### ASSIGNMENT:
Look through the entries and count each line that includes the string "purple". Reply with the number alone.

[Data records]
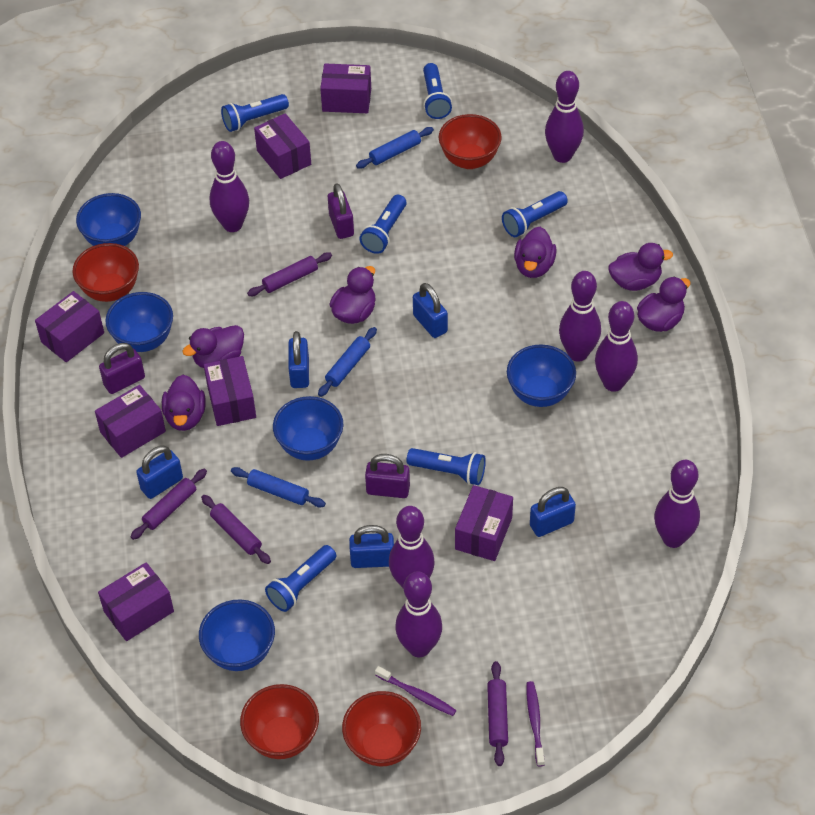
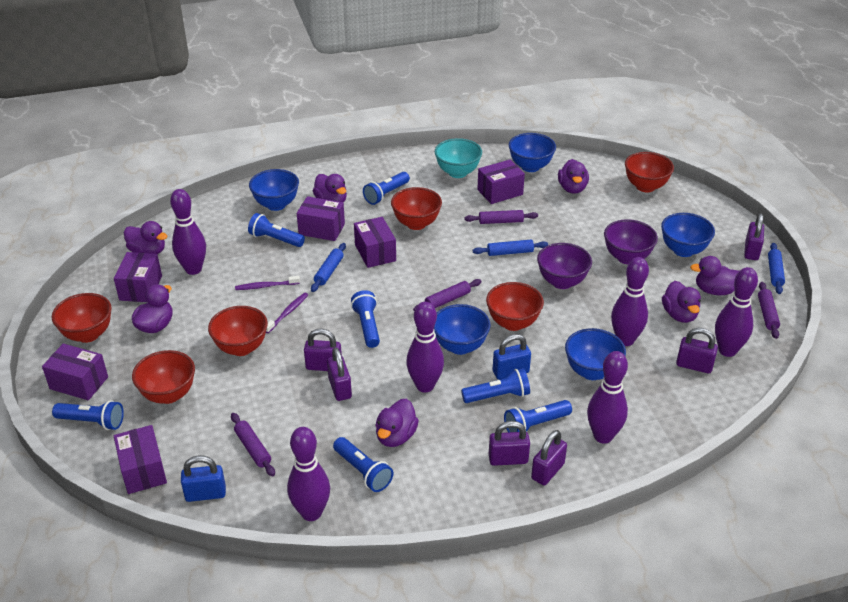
blue flashlight: 6 -> 7
blue padlock: 5 -> 2
purple bowl: 0 -> 2
purple bowling pin: 7 -> 6
purple box: 7 -> 6
purple duck: 6 -> 7
purple padlock: 3 -> 6
red bowl: 4 -> 6
turquoise bowl: 0 -> 1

### WORKED SOLUTION:
5